**YOUR OBJECTIVE**
The answer is all of the data, repeated exactly.

::: DATA TO EXAMINE

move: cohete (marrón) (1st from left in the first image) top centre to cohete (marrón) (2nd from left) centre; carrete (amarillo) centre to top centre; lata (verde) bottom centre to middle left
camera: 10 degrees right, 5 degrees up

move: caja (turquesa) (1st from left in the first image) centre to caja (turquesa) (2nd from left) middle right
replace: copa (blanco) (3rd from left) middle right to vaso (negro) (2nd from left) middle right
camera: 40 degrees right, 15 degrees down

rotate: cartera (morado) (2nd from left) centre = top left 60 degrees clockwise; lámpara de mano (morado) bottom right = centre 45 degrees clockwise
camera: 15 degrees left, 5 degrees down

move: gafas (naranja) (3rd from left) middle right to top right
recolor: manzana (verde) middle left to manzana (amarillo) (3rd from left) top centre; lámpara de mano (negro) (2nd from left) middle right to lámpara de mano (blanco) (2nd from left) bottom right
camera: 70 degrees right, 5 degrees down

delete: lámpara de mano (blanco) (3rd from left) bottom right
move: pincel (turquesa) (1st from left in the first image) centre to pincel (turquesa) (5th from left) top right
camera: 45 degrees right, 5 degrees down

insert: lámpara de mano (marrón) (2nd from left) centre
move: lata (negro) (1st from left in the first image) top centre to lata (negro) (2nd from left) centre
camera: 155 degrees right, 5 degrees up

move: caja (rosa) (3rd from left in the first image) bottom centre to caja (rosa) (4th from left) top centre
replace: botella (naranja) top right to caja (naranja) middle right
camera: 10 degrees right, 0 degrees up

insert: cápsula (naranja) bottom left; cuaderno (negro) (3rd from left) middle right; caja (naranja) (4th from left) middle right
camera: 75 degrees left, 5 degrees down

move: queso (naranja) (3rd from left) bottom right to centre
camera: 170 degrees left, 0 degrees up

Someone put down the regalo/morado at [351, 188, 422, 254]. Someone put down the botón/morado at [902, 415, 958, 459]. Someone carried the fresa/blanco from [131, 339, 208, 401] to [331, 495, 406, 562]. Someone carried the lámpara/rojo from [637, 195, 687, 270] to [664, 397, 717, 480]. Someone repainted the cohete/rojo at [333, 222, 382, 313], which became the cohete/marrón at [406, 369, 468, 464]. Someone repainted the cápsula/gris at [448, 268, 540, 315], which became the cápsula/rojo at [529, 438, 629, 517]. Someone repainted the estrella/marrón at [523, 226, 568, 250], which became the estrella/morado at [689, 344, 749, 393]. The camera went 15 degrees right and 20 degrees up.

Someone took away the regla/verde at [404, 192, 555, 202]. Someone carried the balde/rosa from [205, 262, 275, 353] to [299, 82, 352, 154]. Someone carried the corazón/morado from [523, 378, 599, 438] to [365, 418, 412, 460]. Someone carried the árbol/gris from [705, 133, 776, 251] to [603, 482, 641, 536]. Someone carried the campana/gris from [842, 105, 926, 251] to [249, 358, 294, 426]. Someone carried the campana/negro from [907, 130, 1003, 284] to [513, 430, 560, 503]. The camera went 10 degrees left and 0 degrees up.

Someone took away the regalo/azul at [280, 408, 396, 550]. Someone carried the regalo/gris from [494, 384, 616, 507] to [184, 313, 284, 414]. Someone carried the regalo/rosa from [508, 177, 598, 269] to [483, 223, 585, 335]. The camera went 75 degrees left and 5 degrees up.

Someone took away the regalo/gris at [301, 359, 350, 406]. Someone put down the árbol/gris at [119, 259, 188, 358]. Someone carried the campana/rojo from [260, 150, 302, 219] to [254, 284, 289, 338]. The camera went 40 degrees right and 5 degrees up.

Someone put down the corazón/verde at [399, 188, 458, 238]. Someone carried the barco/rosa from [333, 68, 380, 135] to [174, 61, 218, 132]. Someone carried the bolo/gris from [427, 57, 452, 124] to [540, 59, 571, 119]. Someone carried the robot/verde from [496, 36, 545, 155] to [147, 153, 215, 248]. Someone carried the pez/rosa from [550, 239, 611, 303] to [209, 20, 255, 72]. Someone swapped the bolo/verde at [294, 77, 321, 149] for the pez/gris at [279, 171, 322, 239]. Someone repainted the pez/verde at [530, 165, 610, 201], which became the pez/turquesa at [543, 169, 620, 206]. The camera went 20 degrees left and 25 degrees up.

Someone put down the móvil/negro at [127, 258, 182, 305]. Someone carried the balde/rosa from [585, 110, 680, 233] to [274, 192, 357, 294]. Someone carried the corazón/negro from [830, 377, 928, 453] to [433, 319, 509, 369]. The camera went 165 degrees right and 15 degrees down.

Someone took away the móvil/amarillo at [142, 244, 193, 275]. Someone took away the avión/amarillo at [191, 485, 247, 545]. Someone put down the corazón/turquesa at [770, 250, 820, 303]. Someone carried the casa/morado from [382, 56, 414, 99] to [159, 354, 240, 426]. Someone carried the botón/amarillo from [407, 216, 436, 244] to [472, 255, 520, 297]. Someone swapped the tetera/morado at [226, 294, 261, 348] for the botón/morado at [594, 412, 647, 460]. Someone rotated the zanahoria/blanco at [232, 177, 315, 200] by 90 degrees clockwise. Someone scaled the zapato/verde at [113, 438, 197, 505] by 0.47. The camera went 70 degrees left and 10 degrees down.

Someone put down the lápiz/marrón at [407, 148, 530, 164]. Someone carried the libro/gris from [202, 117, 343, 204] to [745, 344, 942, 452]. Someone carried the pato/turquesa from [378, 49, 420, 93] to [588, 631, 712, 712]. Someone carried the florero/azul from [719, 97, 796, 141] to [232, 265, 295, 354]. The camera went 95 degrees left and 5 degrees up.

::::::

**EXPECTED ANSWER**
move: cohete (marrón) (1st from left in the first image) top centre to cohete (marrón) (2nd from left) centre; carrete (amarillo) centre to top centre; lata (verde) bottom centre to middle left
camera: 10 degrees right, 5 degrees up

move: caja (turquesa) (1st from left in the first image) centre to caja (turquesa) (2nd from left) middle right
replace: copa (blanco) (3rd from left) middle right to vaso (negro) (2nd from left) middle right
camera: 40 degrees right, 15 degrees down

rotate: cartera (morado) (2nd from left) centre = top left 60 degrees clockwise; lámpara de mano (morado) bottom right = centre 45 degrees clockwise
camera: 15 degrees left, 5 degrees down

move: gafas (naranja) (3rd from left) middle right to top right
recolor: manzana (verde) middle left to manzana (amarillo) (3rd from left) top centre; lámpara de mano (negro) (2nd from left) middle right to lámpara de mano (blanco) (2nd from left) bottom right
camera: 70 degrees right, 5 degrees down

delete: lámpara de mano (blanco) (3rd from left) bottom right
move: pincel (turquesa) (1st from left in the first image) centre to pincel (turquesa) (5th from left) top right
camera: 45 degrees right, 5 degrees down

insert: lámpara de mano (marrón) (2nd from left) centre
move: lata (negro) (1st from left in the first image) top centre to lata (negro) (2nd from left) centre
camera: 155 degrees right, 5 degrees up

move: caja (rosa) (3rd from left in the first image) bottom centre to caja (rosa) (4th from left) top centre
replace: botella (naranja) top right to caja (naranja) middle right
camera: 10 degrees right, 0 degrees up

insert: cápsula (naranja) bottom left; cuaderno (negro) (3rd from left) middle right; caja (naranja) (4th from left) middle right
camera: 75 degrees left, 5 degrees down

move: queso (naranja) (3rd from left) bottom right to centre
camera: 170 degrees left, 0 degrees up

Someone put down the regalo/morado at [351, 188, 422, 254]. Someone put down the botón/morado at [902, 415, 958, 459]. Someone carried the fresa/blanco from [131, 339, 208, 401] to [331, 495, 406, 562]. Someone carried the lámpara/rojo from [637, 195, 687, 270] to [664, 397, 717, 480]. Someone repainted the cohete/rojo at [333, 222, 382, 313], which became the cohete/marrón at [406, 369, 468, 464]. Someone repainted the cápsula/gris at [448, 268, 540, 315], which became the cápsula/rojo at [529, 438, 629, 517]. Someone repainted the estrella/marrón at [523, 226, 568, 250], which became the estrella/morado at [689, 344, 749, 393]. The camera went 15 degrees right and 20 degrees up.

Someone took away the regla/verde at [404, 192, 555, 202]. Someone carried the balde/rosa from [205, 262, 275, 353] to [299, 82, 352, 154]. Someone carried the corazón/morado from [523, 378, 599, 438] to [365, 418, 412, 460]. Someone carried the árbol/gris from [705, 133, 776, 251] to [603, 482, 641, 536]. Someone carried the campana/gris from [842, 105, 926, 251] to [249, 358, 294, 426]. Someone carried the campana/negro from [907, 130, 1003, 284] to [513, 430, 560, 503]. The camera went 10 degrees left and 0 degrees up.

Someone took away the regalo/azul at [280, 408, 396, 550]. Someone carried the regalo/gris from [494, 384, 616, 507] to [184, 313, 284, 414]. Someone carried the regalo/rosa from [508, 177, 598, 269] to [483, 223, 585, 335]. The camera went 75 degrees left and 5 degrees up.

Someone took away the regalo/gris at [301, 359, 350, 406]. Someone put down the árbol/gris at [119, 259, 188, 358]. Someone carried the campana/rojo from [260, 150, 302, 219] to [254, 284, 289, 338]. The camera went 40 degrees right and 5 degrees up.

Someone put down the corazón/verde at [399, 188, 458, 238]. Someone carried the barco/rosa from [333, 68, 380, 135] to [174, 61, 218, 132]. Someone carried the bolo/gris from [427, 57, 452, 124] to [540, 59, 571, 119]. Someone carried the robot/verde from [496, 36, 545, 155] to [147, 153, 215, 248]. Someone carried the pez/rosa from [550, 239, 611, 303] to [209, 20, 255, 72]. Someone swapped the bolo/verde at [294, 77, 321, 149] for the pez/gris at [279, 171, 322, 239]. Someone repainted the pez/verde at [530, 165, 610, 201], which became the pez/turquesa at [543, 169, 620, 206]. The camera went 20 degrees left and 25 degrees up.

Someone put down the móvil/negro at [127, 258, 182, 305]. Someone carried the balde/rosa from [585, 110, 680, 233] to [274, 192, 357, 294]. Someone carried the corazón/negro from [830, 377, 928, 453] to [433, 319, 509, 369]. The camera went 165 degrees right and 15 degrees down.

Someone took away the móvil/amarillo at [142, 244, 193, 275]. Someone took away the avión/amarillo at [191, 485, 247, 545]. Someone put down the corazón/turquesa at [770, 250, 820, 303]. Someone carried the casa/morado from [382, 56, 414, 99] to [159, 354, 240, 426]. Someone carried the botón/amarillo from [407, 216, 436, 244] to [472, 255, 520, 297]. Someone swapped the tetera/morado at [226, 294, 261, 348] for the botón/morado at [594, 412, 647, 460]. Someone rotated the zanahoria/blanco at [232, 177, 315, 200] by 90 degrees clockwise. Someone scaled the zapato/verde at [113, 438, 197, 505] by 0.47. The camera went 70 degrees left and 10 degrees down.

Someone put down the lápiz/marrón at [407, 148, 530, 164]. Someone carried the libro/gris from [202, 117, 343, 204] to [745, 344, 942, 452]. Someone carried the pato/turquesa from [378, 49, 420, 93] to [588, 631, 712, 712]. Someone carried the florero/azul from [719, 97, 796, 141] to [232, 265, 295, 354]. The camera went 95 degrees left and 5 degrees up.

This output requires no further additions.